Exercise inputs Start Marker

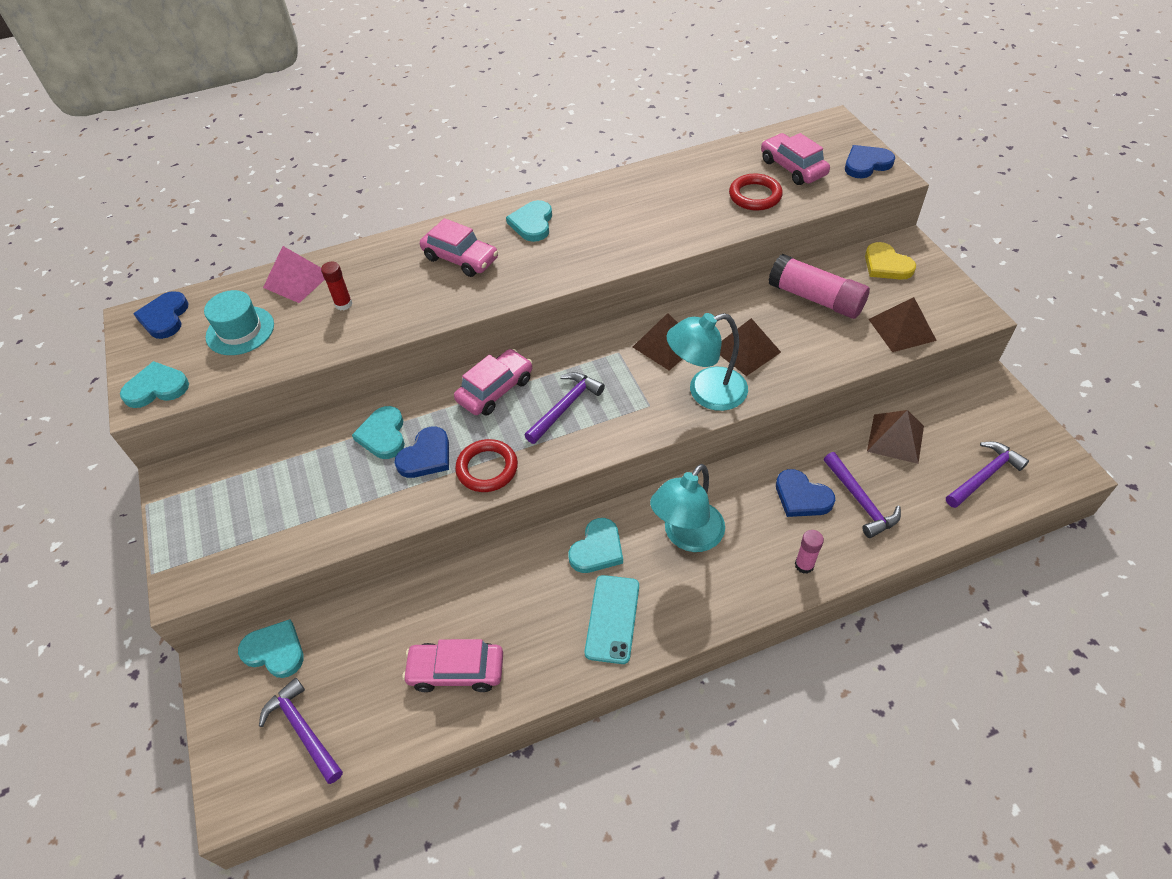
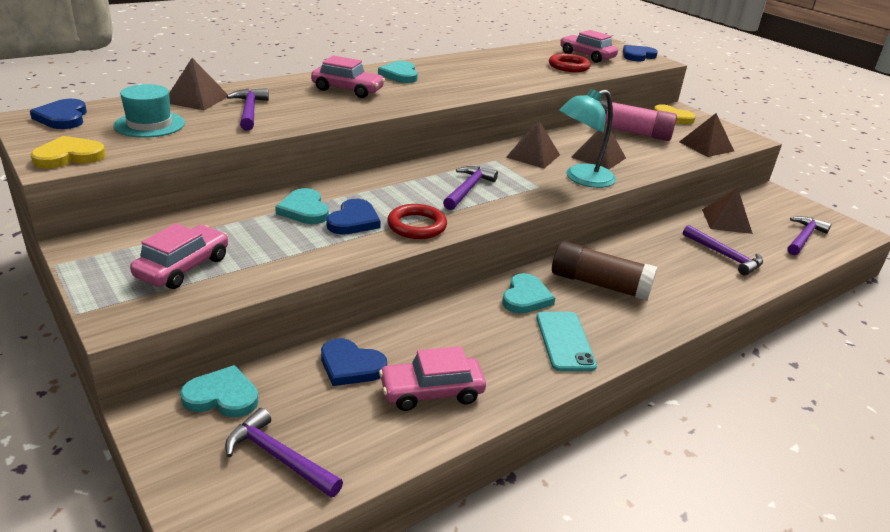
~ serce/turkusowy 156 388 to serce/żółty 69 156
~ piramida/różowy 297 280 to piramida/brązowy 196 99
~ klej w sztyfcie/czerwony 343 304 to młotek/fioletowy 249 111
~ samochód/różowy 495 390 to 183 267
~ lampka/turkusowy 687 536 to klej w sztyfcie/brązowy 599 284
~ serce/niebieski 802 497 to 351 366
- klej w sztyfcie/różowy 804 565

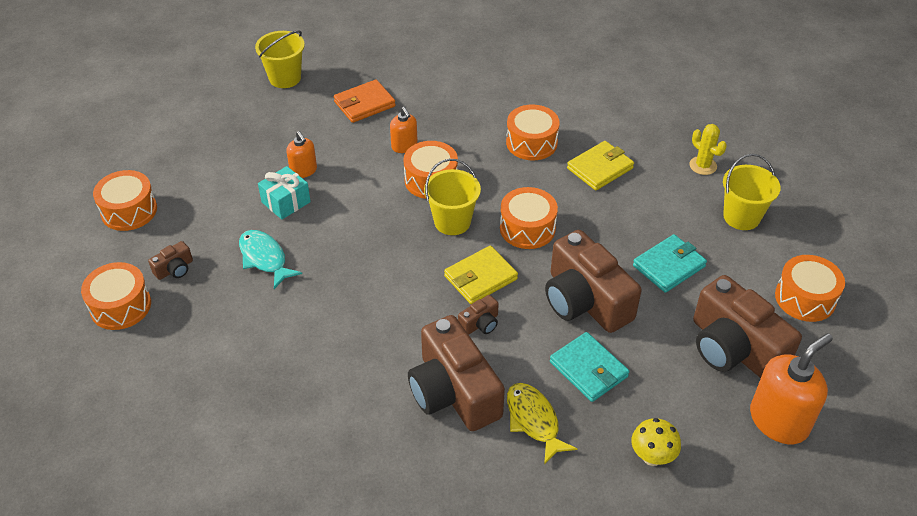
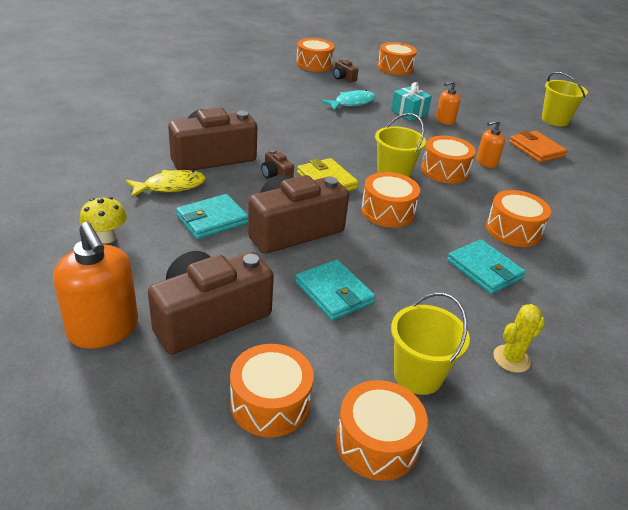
~ portfel/żółty 600 168 to portfel/turkusowy 484 270
+ bęben/pomarańczowy 377 442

Exercise inputs End Marker

Line by line, write out the data above exactly, without the pictures.

~ serce/turkusowy 156 388 to serce/żółty 69 156
~ piramida/różowy 297 280 to piramida/brązowy 196 99
~ klej w sztyfcie/czerwony 343 304 to młotek/fioletowy 249 111
~ samochód/różowy 495 390 to 183 267
~ lampka/turkusowy 687 536 to klej w sztyfcie/brązowy 599 284
~ serce/niebieski 802 497 to 351 366
- klej w sztyfcie/różowy 804 565

~ portfel/żółty 600 168 to portfel/turkusowy 484 270
+ bęben/pomarańczowy 377 442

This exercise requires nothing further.